From the material below, return exactly the lines starting at the one that holds "C4: 15uF (LD, LED_A) -> none" and ending at the one that holds "C6: 330pF (FILT, GND) -> 330pF (+3V3, GND)". Pictures stay out of the answer.

== Segment start ==

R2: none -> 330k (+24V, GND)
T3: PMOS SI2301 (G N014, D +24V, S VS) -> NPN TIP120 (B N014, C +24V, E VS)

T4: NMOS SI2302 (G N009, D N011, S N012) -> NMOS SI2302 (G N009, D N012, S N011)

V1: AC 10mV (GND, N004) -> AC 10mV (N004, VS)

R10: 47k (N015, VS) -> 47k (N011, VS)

== Segment end ==
== Segment start ==

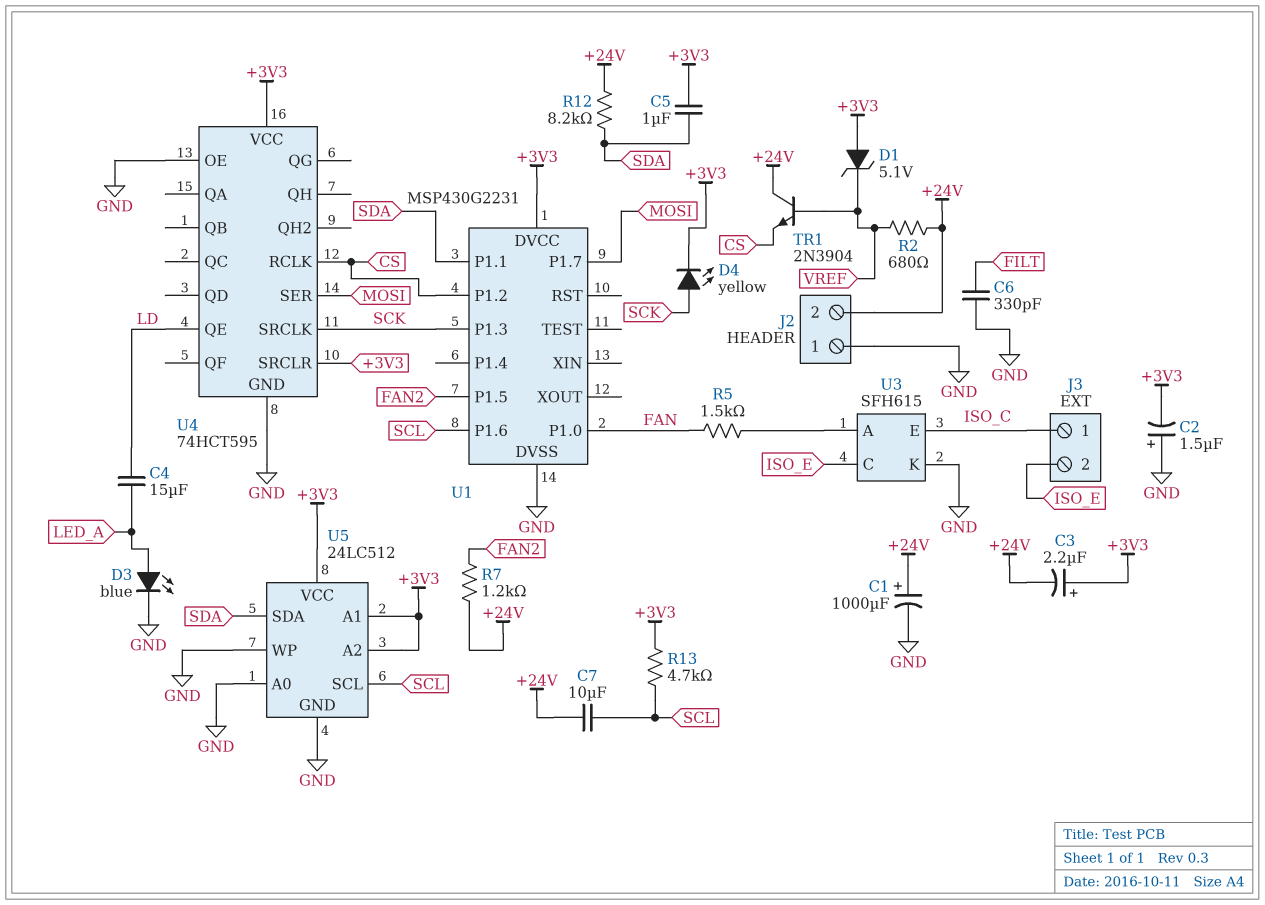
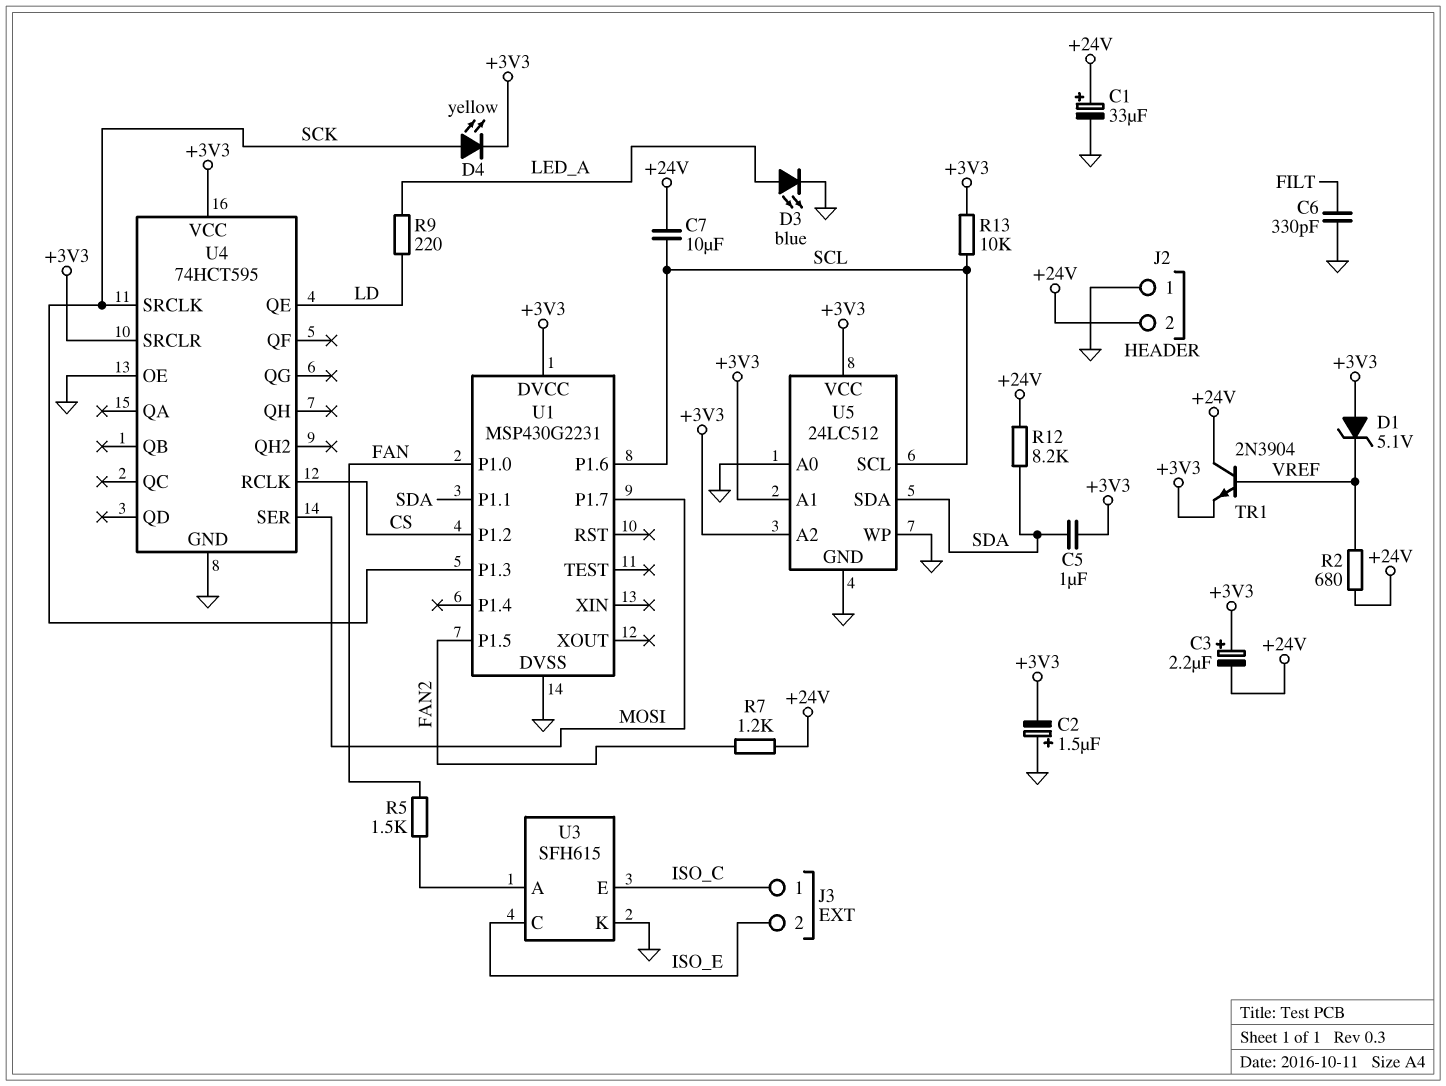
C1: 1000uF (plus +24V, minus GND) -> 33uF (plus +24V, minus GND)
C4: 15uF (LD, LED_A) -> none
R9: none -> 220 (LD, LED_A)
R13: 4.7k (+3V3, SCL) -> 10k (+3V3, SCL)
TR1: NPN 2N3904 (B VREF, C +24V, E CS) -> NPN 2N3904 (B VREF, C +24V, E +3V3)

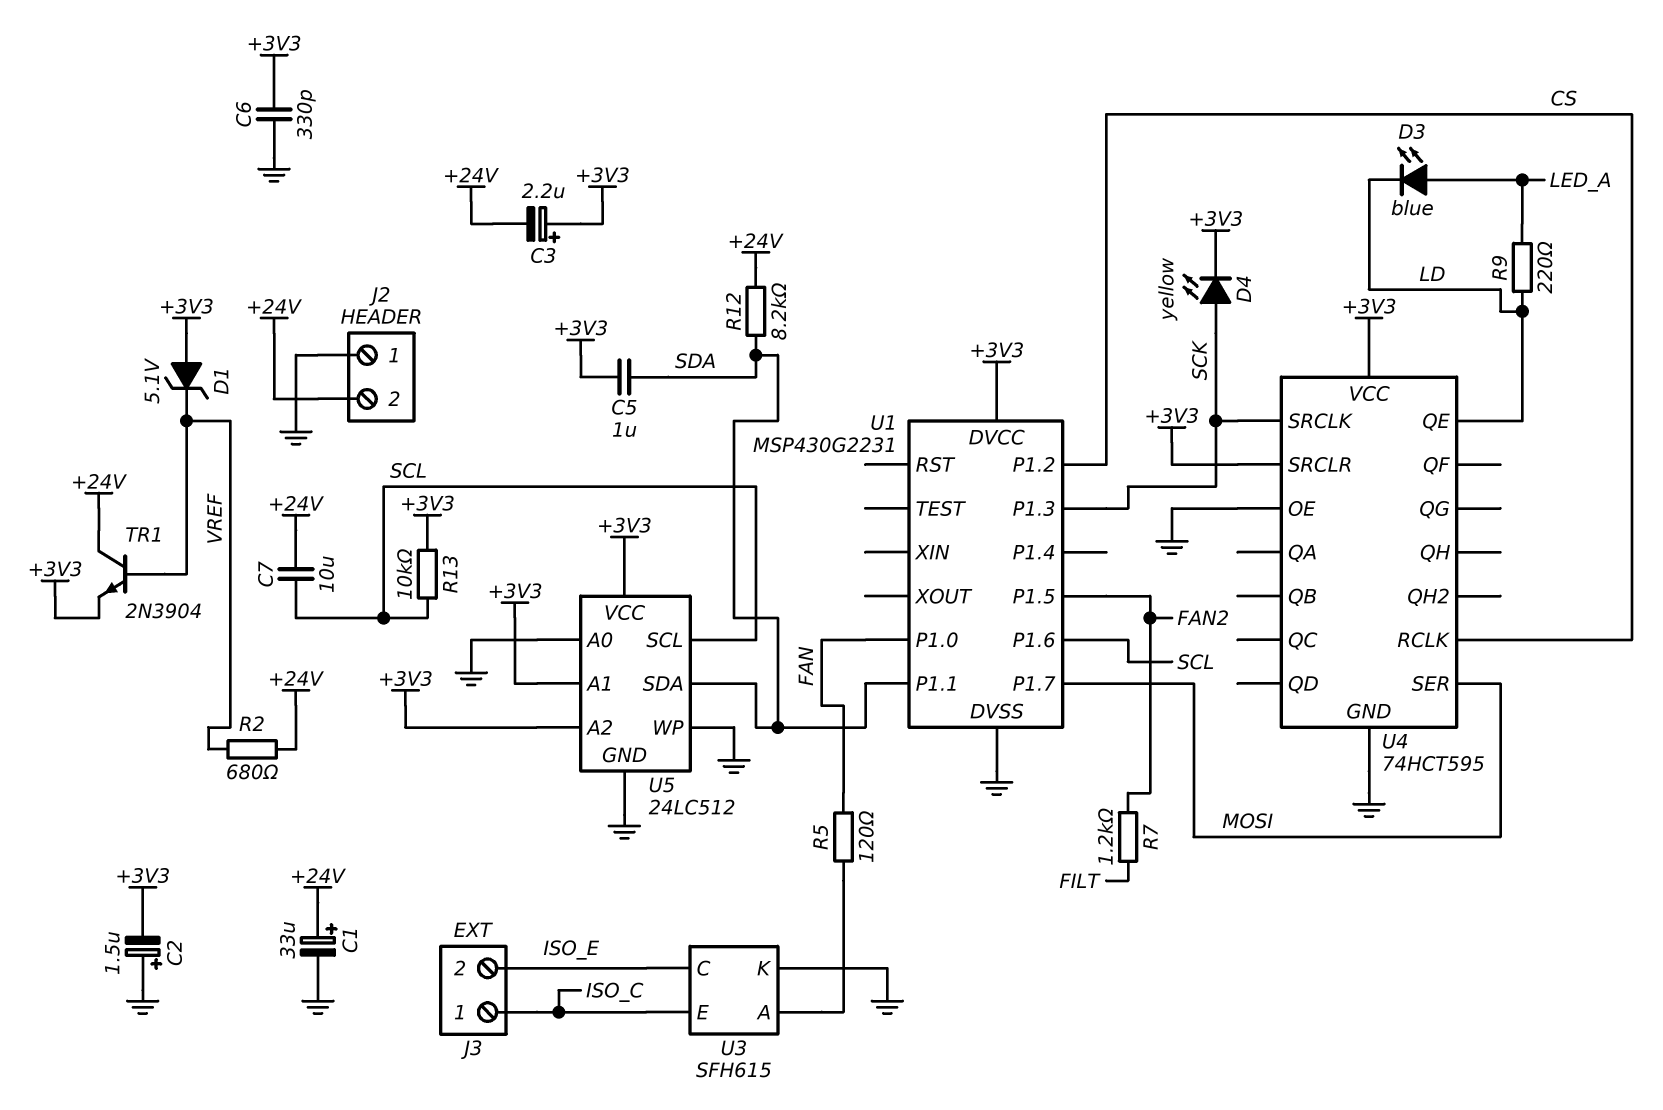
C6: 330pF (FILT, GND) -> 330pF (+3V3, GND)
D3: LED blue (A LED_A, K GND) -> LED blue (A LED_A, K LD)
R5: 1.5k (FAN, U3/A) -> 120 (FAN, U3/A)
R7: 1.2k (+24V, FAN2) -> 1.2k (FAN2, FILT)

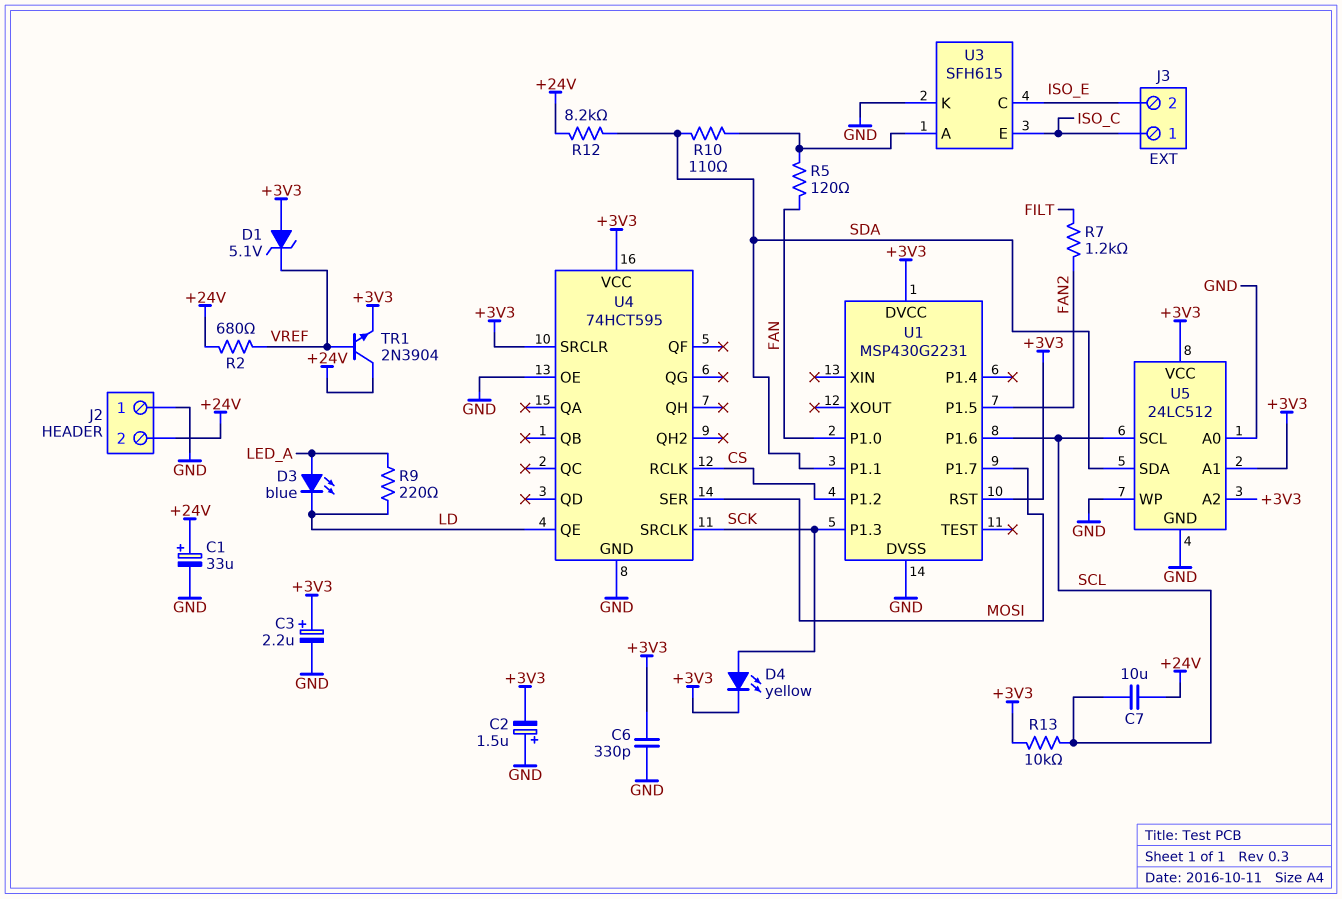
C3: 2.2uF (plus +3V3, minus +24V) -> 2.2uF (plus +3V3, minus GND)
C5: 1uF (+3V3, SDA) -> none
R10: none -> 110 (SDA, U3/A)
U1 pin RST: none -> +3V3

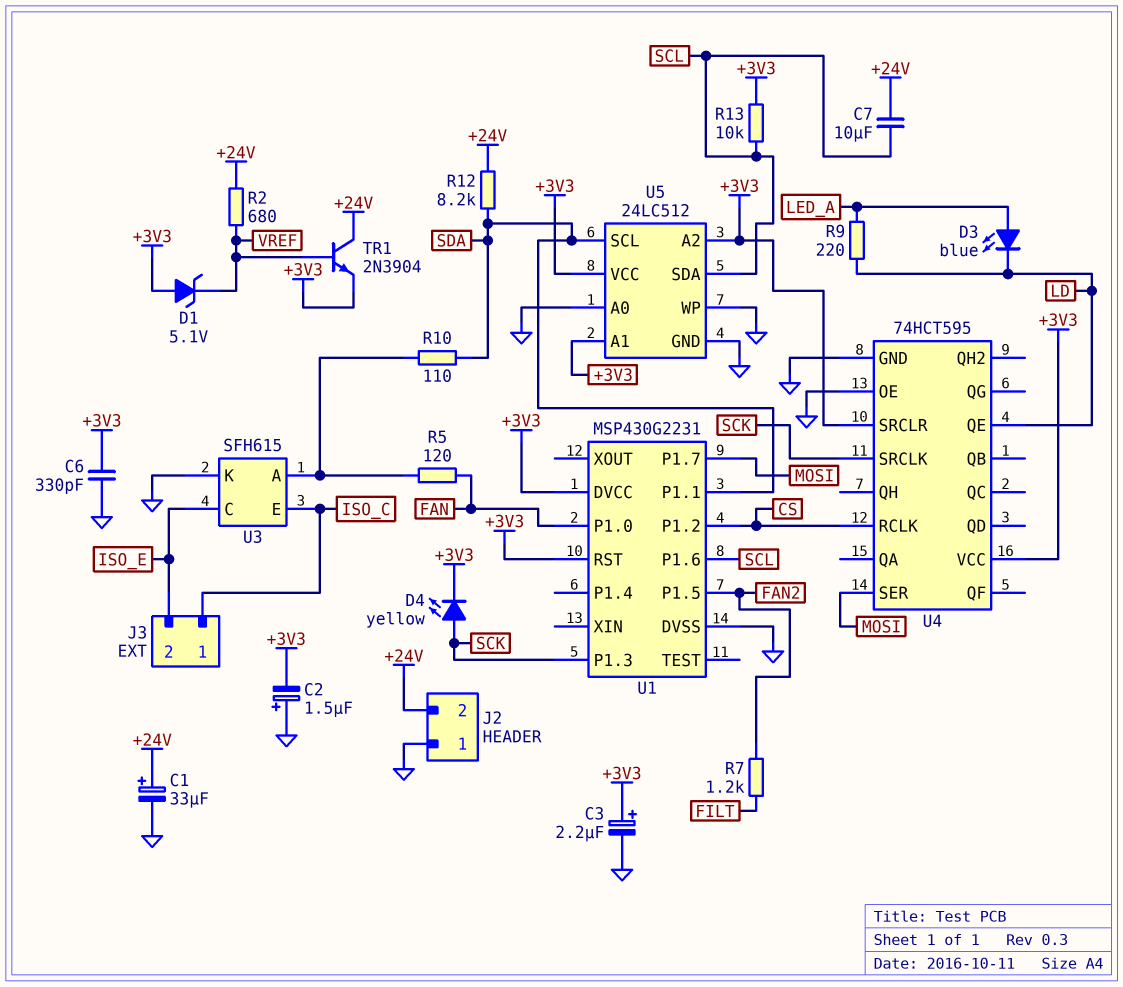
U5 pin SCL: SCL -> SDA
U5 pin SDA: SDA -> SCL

== Segment end ==

**RESPONSE:**
C4: 15uF (LD, LED_A) -> none
R9: none -> 220 (LD, LED_A)
R13: 4.7k (+3V3, SCL) -> 10k (+3V3, SCL)
TR1: NPN 2N3904 (B VREF, C +24V, E CS) -> NPN 2N3904 (B VREF, C +24V, E +3V3)

C6: 330pF (FILT, GND) -> 330pF (+3V3, GND)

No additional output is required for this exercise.